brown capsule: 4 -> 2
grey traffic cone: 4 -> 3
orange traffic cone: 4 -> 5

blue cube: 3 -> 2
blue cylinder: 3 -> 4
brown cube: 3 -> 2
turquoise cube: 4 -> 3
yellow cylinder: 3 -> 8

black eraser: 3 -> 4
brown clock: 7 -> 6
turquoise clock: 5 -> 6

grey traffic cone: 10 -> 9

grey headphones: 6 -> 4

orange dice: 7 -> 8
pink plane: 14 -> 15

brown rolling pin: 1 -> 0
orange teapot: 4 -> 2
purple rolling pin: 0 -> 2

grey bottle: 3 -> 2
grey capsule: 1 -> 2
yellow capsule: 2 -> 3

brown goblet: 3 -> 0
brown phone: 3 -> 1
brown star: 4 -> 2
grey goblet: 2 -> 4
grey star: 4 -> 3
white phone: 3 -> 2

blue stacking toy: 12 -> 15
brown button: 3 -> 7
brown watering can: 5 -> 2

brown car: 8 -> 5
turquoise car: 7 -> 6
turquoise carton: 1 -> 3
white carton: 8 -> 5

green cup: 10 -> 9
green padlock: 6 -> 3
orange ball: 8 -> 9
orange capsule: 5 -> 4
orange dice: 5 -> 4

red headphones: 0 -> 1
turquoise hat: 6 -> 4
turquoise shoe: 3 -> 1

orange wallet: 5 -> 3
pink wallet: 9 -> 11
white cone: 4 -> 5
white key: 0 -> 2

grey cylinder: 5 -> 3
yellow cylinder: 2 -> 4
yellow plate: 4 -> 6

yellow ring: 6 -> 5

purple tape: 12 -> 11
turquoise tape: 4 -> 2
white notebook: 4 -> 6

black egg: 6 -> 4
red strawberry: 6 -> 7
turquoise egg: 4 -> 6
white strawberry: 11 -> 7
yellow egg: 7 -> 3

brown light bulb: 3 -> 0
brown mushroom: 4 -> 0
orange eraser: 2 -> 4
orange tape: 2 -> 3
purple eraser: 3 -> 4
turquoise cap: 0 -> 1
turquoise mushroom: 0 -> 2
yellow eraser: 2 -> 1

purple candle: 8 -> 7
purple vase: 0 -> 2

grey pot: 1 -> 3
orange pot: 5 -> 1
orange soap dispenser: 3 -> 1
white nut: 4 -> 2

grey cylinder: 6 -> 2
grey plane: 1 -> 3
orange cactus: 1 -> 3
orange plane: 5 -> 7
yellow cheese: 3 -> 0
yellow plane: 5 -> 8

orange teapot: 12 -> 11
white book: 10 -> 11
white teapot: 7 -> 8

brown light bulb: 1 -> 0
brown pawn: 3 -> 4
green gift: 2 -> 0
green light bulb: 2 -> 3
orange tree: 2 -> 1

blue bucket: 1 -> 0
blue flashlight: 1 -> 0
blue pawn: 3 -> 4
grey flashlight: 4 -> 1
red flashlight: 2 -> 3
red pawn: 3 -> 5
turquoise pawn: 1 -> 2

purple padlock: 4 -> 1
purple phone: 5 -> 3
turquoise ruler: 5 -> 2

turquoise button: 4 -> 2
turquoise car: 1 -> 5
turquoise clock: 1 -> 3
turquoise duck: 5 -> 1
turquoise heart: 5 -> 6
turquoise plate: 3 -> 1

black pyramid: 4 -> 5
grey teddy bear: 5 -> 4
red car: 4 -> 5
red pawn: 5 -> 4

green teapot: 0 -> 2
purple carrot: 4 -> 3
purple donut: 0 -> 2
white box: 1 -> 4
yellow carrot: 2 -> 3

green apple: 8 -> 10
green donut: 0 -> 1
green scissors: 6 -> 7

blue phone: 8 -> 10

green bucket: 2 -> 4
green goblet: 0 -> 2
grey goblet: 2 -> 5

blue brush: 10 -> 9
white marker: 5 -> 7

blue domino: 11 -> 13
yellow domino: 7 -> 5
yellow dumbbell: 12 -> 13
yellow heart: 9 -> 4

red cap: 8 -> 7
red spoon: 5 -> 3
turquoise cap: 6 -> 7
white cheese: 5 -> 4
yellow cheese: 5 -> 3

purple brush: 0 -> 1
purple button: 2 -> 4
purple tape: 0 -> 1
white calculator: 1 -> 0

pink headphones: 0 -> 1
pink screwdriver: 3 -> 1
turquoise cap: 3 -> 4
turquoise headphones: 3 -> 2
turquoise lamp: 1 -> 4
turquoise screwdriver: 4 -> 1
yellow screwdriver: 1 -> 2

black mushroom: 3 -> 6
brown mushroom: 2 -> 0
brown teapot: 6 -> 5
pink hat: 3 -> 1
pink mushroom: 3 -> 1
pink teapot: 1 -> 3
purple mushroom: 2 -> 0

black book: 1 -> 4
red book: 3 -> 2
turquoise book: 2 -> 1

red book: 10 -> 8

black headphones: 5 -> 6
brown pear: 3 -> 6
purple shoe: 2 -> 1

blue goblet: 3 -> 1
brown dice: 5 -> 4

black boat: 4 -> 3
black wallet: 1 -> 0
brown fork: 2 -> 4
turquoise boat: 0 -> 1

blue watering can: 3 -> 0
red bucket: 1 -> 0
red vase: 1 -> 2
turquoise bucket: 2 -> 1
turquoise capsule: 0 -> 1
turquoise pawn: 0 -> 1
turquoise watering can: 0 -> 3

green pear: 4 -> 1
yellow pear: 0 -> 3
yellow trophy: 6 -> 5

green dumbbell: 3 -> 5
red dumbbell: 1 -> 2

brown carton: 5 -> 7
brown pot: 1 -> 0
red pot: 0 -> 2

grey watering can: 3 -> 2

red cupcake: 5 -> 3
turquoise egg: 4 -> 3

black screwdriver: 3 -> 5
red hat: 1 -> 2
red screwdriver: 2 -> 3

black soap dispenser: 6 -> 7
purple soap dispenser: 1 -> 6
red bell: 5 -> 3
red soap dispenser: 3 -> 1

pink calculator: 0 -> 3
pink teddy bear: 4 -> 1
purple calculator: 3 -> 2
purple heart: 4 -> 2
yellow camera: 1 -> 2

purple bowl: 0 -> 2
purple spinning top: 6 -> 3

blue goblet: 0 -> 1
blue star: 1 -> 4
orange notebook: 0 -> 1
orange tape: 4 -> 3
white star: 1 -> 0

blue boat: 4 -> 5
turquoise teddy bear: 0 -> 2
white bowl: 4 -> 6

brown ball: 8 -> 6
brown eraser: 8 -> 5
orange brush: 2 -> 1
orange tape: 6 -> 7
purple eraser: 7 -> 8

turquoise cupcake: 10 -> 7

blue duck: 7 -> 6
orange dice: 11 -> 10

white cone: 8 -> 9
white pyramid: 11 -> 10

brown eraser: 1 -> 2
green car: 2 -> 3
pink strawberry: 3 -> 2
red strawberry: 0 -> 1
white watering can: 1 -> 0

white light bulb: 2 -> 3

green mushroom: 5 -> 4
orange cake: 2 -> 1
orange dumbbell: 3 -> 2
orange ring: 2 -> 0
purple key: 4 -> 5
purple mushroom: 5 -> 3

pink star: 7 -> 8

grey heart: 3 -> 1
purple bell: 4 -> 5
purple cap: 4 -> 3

· · · · · · ·

**Task to carry out**
Output only an exact transcription of the lines above from the one with "blue stacking toy: 12 -> 15" up to and including the one with "purple phone: 5 -> 3".

**Task response**
blue stacking toy: 12 -> 15
brown button: 3 -> 7
brown watering can: 5 -> 2

brown car: 8 -> 5
turquoise car: 7 -> 6
turquoise carton: 1 -> 3
white carton: 8 -> 5

green cup: 10 -> 9
green padlock: 6 -> 3
orange ball: 8 -> 9
orange capsule: 5 -> 4
orange dice: 5 -> 4

red headphones: 0 -> 1
turquoise hat: 6 -> 4
turquoise shoe: 3 -> 1

orange wallet: 5 -> 3
pink wallet: 9 -> 11
white cone: 4 -> 5
white key: 0 -> 2

grey cylinder: 5 -> 3
yellow cylinder: 2 -> 4
yellow plate: 4 -> 6

yellow ring: 6 -> 5

purple tape: 12 -> 11
turquoise tape: 4 -> 2
white notebook: 4 -> 6

black egg: 6 -> 4
red strawberry: 6 -> 7
turquoise egg: 4 -> 6
white strawberry: 11 -> 7
yellow egg: 7 -> 3

brown light bulb: 3 -> 0
brown mushroom: 4 -> 0
orange eraser: 2 -> 4
orange tape: 2 -> 3
purple eraser: 3 -> 4
turquoise cap: 0 -> 1
turquoise mushroom: 0 -> 2
yellow eraser: 2 -> 1

purple candle: 8 -> 7
purple vase: 0 -> 2

grey pot: 1 -> 3
orange pot: 5 -> 1
orange soap dispenser: 3 -> 1
white nut: 4 -> 2

grey cylinder: 6 -> 2
grey plane: 1 -> 3
orange cactus: 1 -> 3
orange plane: 5 -> 7
yellow cheese: 3 -> 0
yellow plane: 5 -> 8

orange teapot: 12 -> 11
white book: 10 -> 11
white teapot: 7 -> 8

brown light bulb: 1 -> 0
brown pawn: 3 -> 4
green gift: 2 -> 0
green light bulb: 2 -> 3
orange tree: 2 -> 1

blue bucket: 1 -> 0
blue flashlight: 1 -> 0
blue pawn: 3 -> 4
grey flashlight: 4 -> 1
red flashlight: 2 -> 3
red pawn: 3 -> 5
turquoise pawn: 1 -> 2

purple padlock: 4 -> 1
purple phone: 5 -> 3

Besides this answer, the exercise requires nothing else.